Provided material:

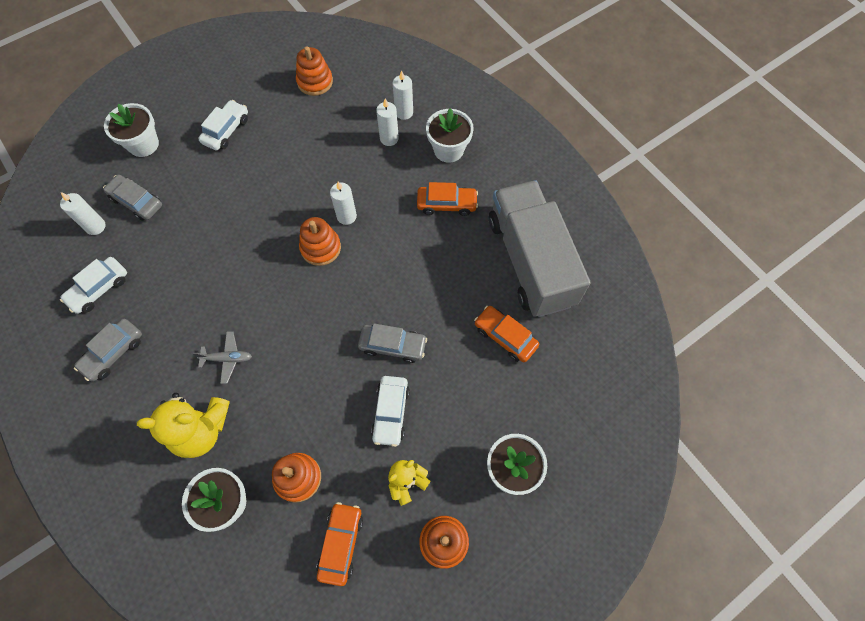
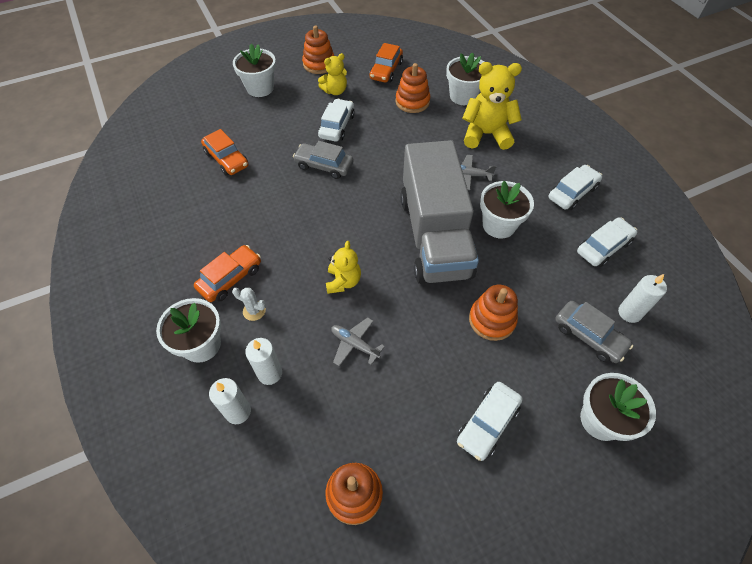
camera: 170 degrees left, 10 degrees down
(113, 353) = (572, 193): grey car -> white car
(200, 298) = (499, 225): none -> white flower pot
(320, 248) = (376, 253): orange stacking toy -> orange stacking toy (492, 320)
(328, 167) = (355, 344): none -> grey plane
(346, 216) = (343, 281): white candle -> yellow teddy bear
(416, 180) = (254, 311): none -> white cactus
(446, 204) = (230, 278): orange car -> orange car turned 120 degrees clockwise
(530, 261) = (173, 212): grey truck -> grey truck (434, 236)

Description of the task: Every line from the one containing "(320, 248) = (376, 253): orange" through the end of the entries above must be echoed exactly, with both ends kept.

Answer section:
(320, 248) = (376, 253): orange stacking toy -> orange stacking toy (492, 320)
(328, 167) = (355, 344): none -> grey plane
(346, 216) = (343, 281): white candle -> yellow teddy bear
(416, 180) = (254, 311): none -> white cactus
(446, 204) = (230, 278): orange car -> orange car turned 120 degrees clockwise
(530, 261) = (173, 212): grey truck -> grey truck (434, 236)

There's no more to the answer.